Find every line in the records below that contains the word "counterclockwise", and copy each such line.

[Object state change records]
****************

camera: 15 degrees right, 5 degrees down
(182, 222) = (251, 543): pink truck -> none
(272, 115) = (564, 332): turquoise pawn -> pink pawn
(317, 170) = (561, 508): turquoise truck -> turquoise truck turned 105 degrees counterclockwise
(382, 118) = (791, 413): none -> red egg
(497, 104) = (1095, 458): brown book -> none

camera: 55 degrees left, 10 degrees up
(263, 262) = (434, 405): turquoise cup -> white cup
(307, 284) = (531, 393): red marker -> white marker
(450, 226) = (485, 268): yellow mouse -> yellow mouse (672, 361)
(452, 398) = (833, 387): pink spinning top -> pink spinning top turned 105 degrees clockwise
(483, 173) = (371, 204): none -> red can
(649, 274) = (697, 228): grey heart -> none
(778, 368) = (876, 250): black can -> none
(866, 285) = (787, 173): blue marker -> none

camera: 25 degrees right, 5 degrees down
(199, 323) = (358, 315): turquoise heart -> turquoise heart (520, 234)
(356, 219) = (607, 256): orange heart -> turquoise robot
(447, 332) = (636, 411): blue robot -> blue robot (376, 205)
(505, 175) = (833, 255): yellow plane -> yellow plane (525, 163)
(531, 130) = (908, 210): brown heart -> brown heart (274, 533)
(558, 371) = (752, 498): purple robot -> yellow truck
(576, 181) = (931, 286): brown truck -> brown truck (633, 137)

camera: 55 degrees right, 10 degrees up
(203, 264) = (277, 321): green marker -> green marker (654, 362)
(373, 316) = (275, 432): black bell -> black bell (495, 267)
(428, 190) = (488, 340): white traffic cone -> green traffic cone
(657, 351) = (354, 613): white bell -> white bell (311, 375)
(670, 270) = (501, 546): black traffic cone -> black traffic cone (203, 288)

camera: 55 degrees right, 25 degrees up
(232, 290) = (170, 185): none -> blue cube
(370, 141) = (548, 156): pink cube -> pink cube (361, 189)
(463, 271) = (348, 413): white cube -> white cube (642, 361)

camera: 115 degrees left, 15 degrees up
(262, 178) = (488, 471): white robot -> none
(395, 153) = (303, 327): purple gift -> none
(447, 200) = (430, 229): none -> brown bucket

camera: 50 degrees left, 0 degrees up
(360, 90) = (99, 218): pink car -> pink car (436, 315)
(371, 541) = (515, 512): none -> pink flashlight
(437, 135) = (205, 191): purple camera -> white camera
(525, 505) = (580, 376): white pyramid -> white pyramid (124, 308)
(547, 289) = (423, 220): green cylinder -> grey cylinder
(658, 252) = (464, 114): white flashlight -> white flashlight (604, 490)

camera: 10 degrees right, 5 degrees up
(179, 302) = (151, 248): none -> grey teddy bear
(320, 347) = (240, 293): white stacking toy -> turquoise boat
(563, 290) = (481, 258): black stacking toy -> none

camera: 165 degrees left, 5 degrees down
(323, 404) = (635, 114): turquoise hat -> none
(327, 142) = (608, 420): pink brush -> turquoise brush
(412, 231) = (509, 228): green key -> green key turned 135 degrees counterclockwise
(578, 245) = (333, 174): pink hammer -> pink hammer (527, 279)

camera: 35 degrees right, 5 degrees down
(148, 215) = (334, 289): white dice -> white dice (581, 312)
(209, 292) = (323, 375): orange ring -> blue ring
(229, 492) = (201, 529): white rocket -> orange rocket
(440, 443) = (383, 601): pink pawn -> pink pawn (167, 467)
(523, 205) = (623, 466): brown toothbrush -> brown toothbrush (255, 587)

****************

Solution below
(317, 170) = (561, 508): turquoise truck -> turquoise truck turned 105 degrees counterclockwise
(412, 231) = (509, 228): green key -> green key turned 135 degrees counterclockwise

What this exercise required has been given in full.